> **Exercise aim**: From the line with "(477, 152) = (689, 295): red clock -> none" to the line with "(105, 566) = (235, 218): red", output every line below exactly, both ends included. Skip the pictures.

> **Given data**:
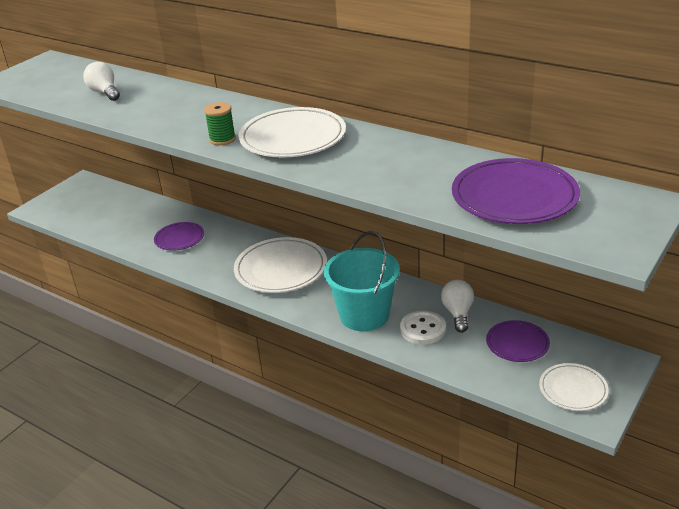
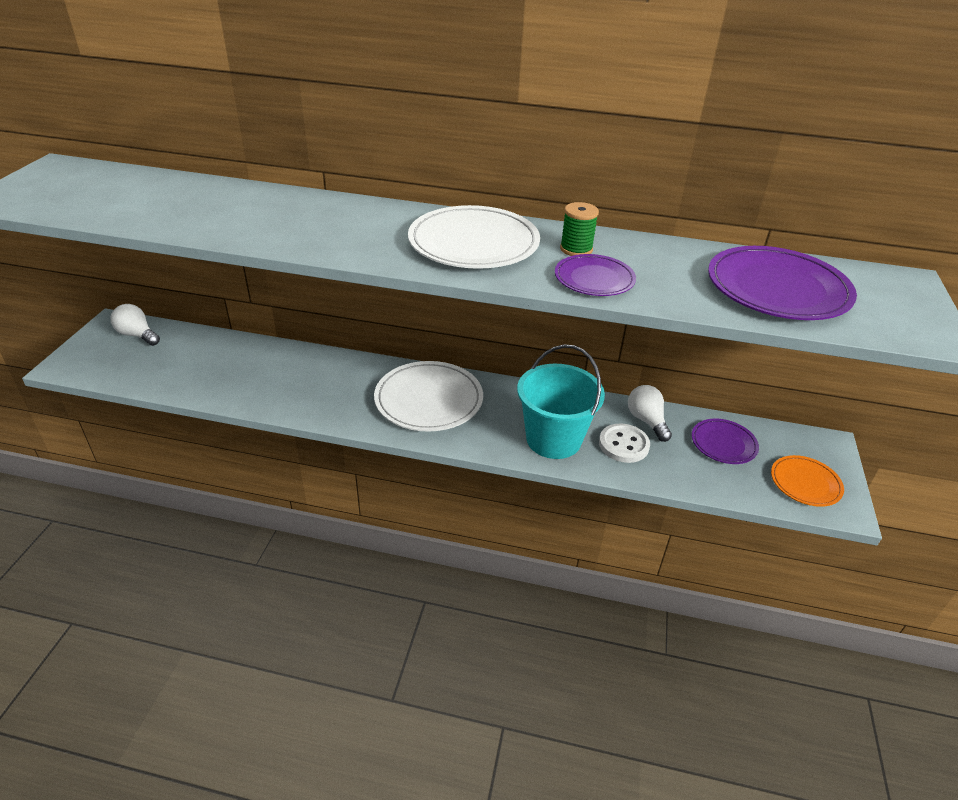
camera: 25 degrees left, 5 degrees up
(105, 92) = (175, 204): white light bulb -> white light bulb (137, 335)
(179, 238) = (284, 380): purple plate -> purple plate (594, 279)
(222, 139) = (387, 252): green spool -> green spool (576, 249)
(573, 389) = (805, 483): white plate -> orange plate

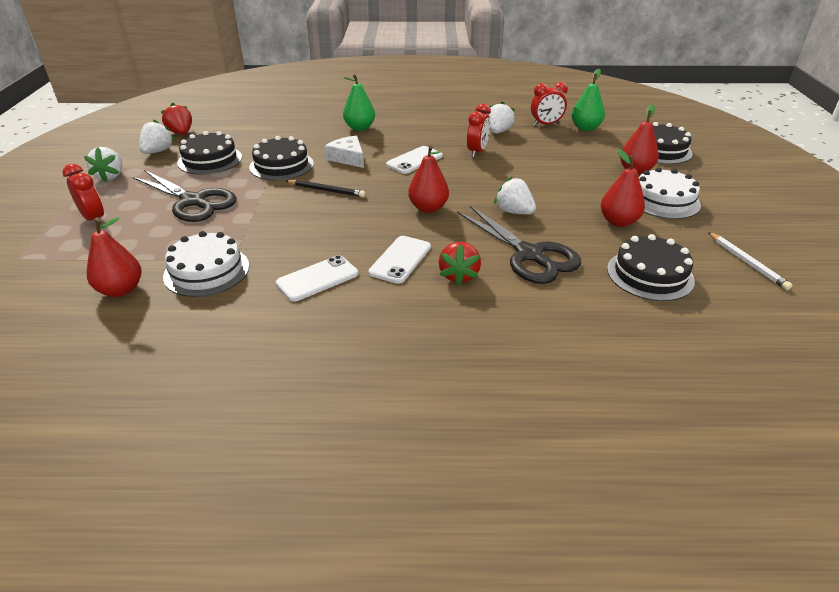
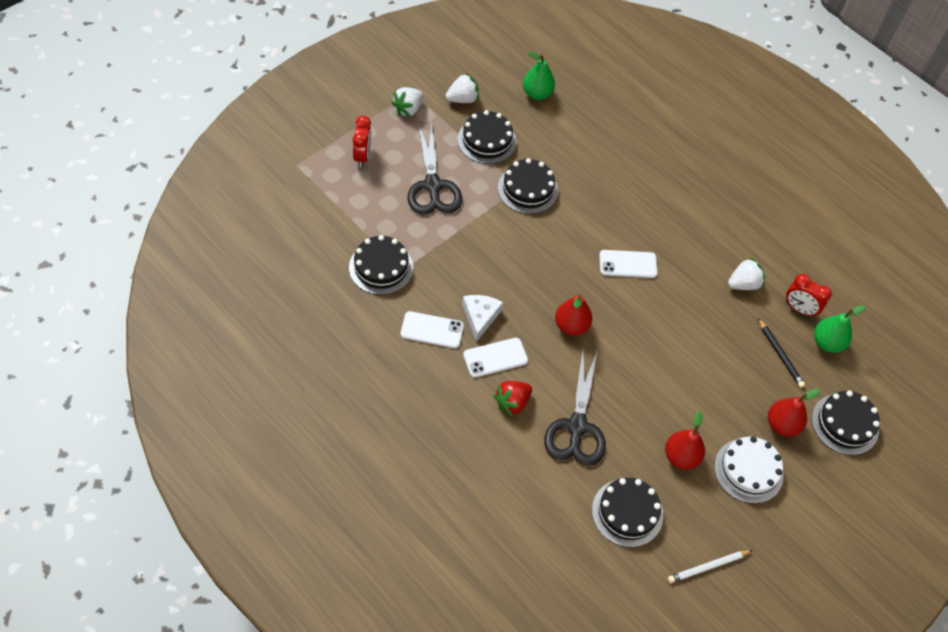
camera: 40 degrees right, 20 degrees up
(121, 290) = (325, 244): red pear -> none
(181, 133) = (499, 84): red strawberry -> none
(207, 271) = (381, 267): white cake -> black cake
(326, 190) = (526, 247): black pencil -> black pencil (780, 355)
(348, 158) = (583, 219): white cheese -> white cheese (480, 317)
(359, 128) = (637, 185): green pear -> green pear (537, 94)
(477, 152) = (689, 295): red clock -> none
(514, 212) = (623, 382): white strawberry -> none
(747, 262) = (708, 567): white pencil -> white pencil turned 45 degrees clockwise

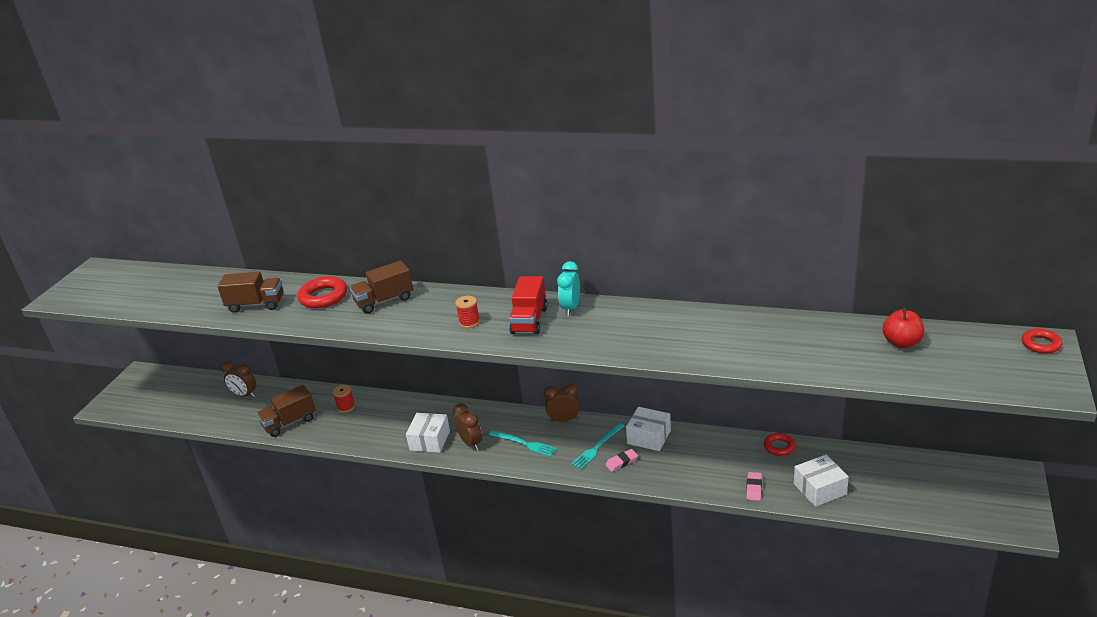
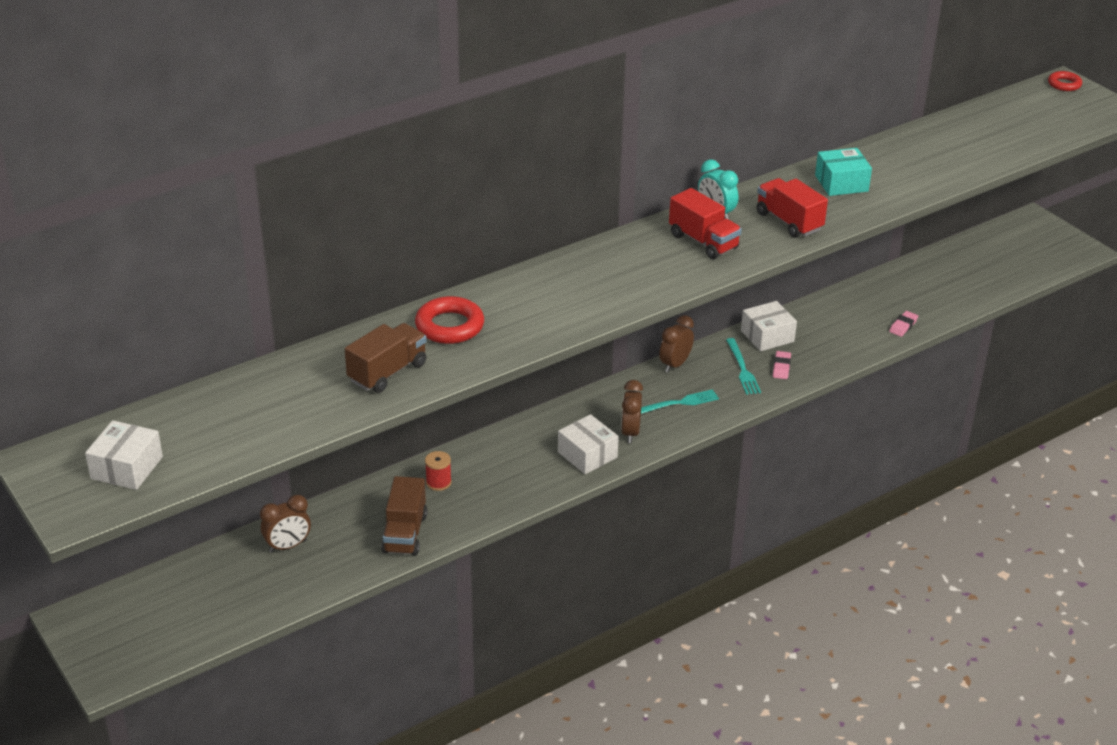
camera: 55 degrees left, 5 degrees up
(384, 301) = (526, 296): brown truck -> none
(469, 322) = (653, 270): red spool -> none
(471, 443) = (630, 433): brown clock -> brown clock turned 90 degrees counterclockwise
(603, 336) = (789, 222): none -> red truck
(690, 329) = (841, 183): none -> turquoise box
(754, 488) = (903, 326): pink eraser -> pink eraser turned 75 degrees clockwise
(779, 447) = (870, 286): red ring -> none
(820, 489) = (943, 300): white box -> white box (126, 468)
(901, 343) = (990, 122): red apple -> none

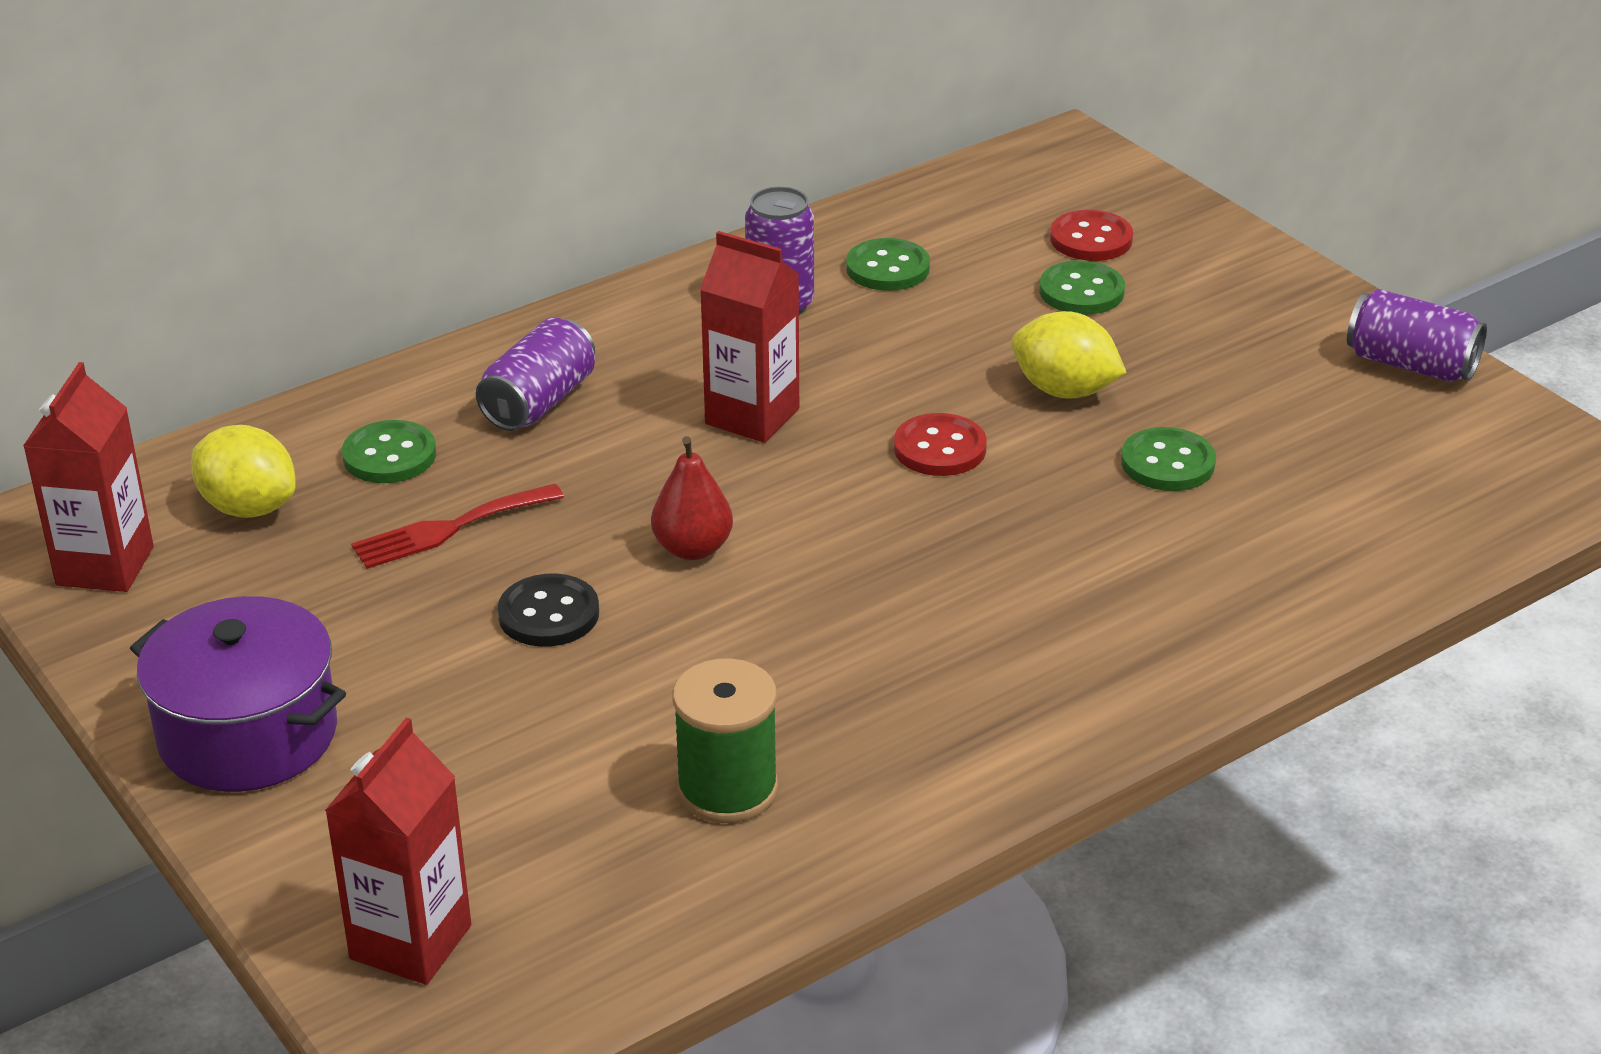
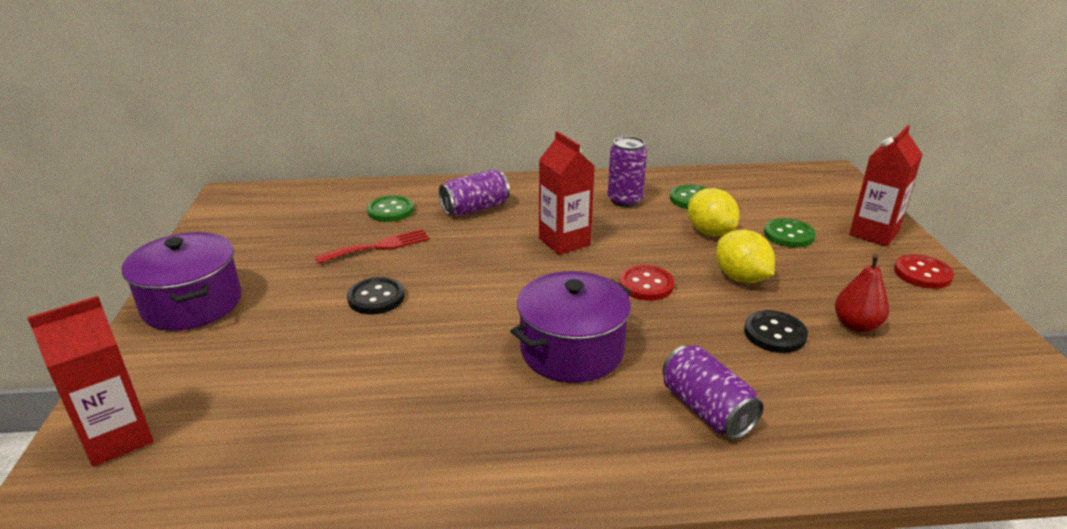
camera: 30 degrees right, 5 degrees down
(105, 566) = (235, 218): red carton -> red carton (873, 233)
(249, 507) = (313, 213): yellow lemon -> yellow lemon (710, 232)
(449, 529) = (379, 246): red fork -> red fork turned 150 degrees clockwise
(692, 548) = (474, 291): red pear -> red pear (856, 325)
(727, 789) = (357, 423): green spool -> none
(921, 585) = (572, 350): none -> purple pot
(1091, 239) = (813, 213): red button -> red button (922, 273)
(1167, 463) = (774, 334): green button -> black button
(1411, 364) = (981, 328): purple can -> purple can (707, 410)

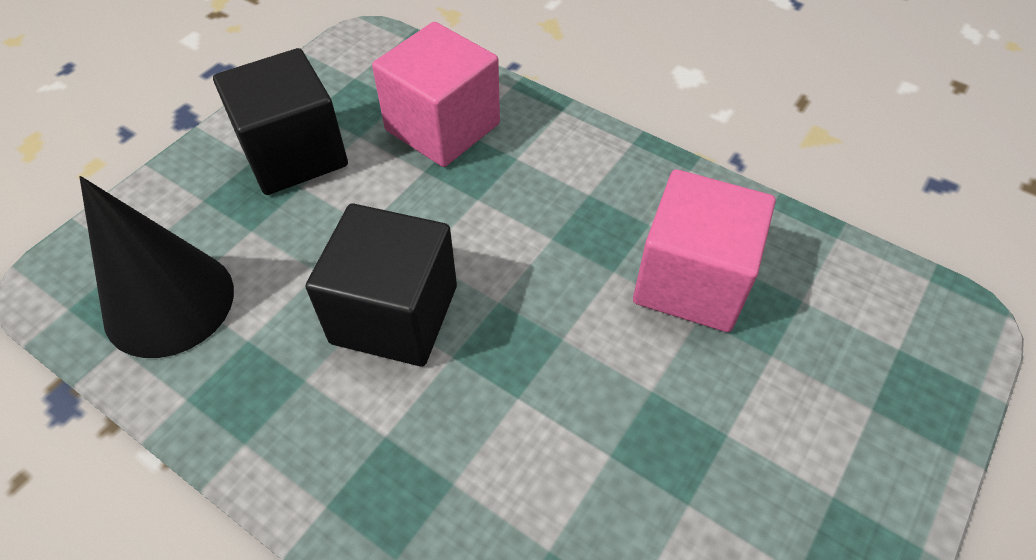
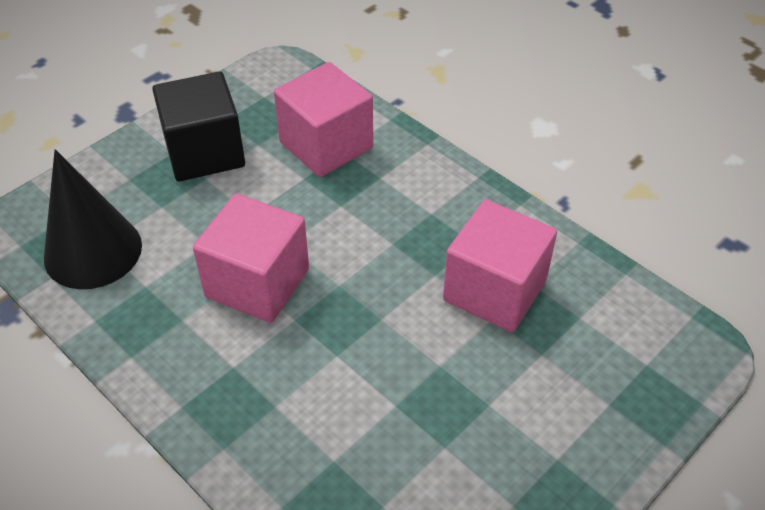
camera: 10 degrees right, 5 degrees down
(394, 314) = (257, 283): black cube -> pink cube

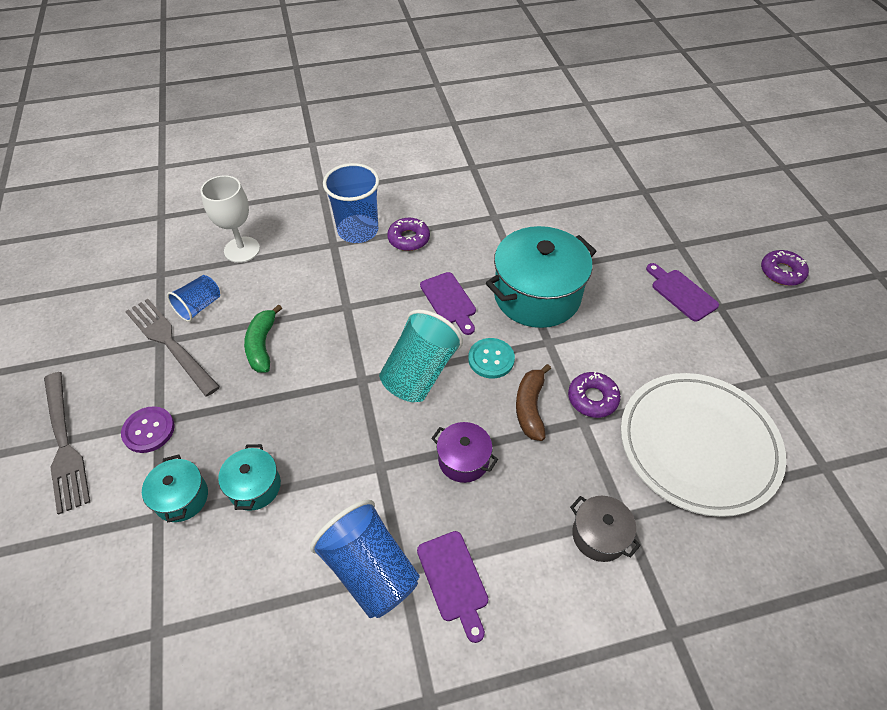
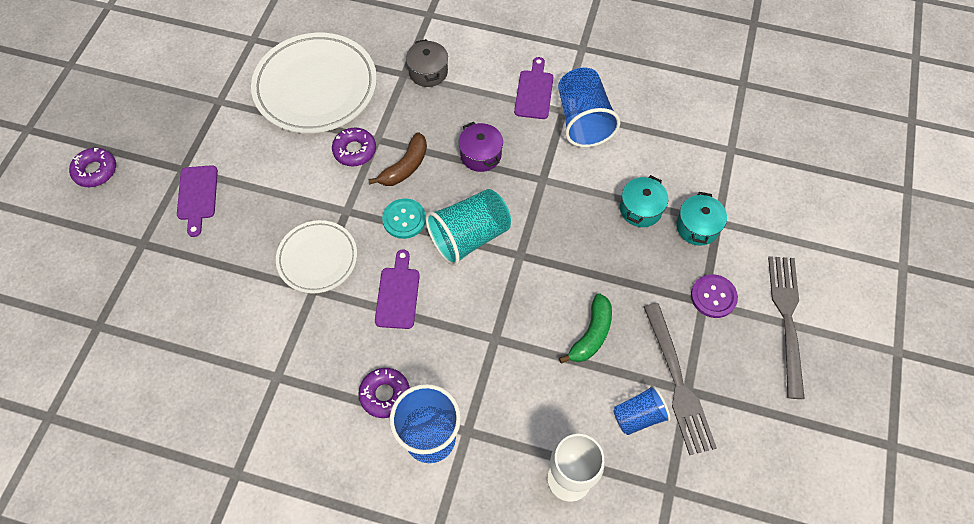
camera: 150 degrees left, 10 degrees up
(537, 295) = (317, 258): turquoise pot -> white plate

> **Reply**:
(477, 152) = (689, 295): red clock -> none
(514, 212) = (623, 382): white strawberry -> none
(747, 262) = (708, 567): white pencil -> white pencil turned 45 degrees clockwise

camera: 55 degrees left, 5 degrees up
(384, 301) = (526, 296): brown truck -> none
(469, 322) = (653, 270): red spool -> none
(471, 443) = (630, 433): brown clock -> brown clock turned 90 degrees counterclockwise
(603, 336) = (789, 222): none -> red truck
(690, 329) = (841, 183): none -> turquoise box
(754, 488) = (903, 326): pink eraser -> pink eraser turned 75 degrees clockwise
(779, 447) = (870, 286): red ring -> none
(820, 489) = (943, 300): white box -> white box (126, 468)
(901, 343) = (990, 122): red apple -> none

camera: 30 degrees right, 5 degrees down
(105, 566) = (235, 218): red carton -> red carton (873, 233)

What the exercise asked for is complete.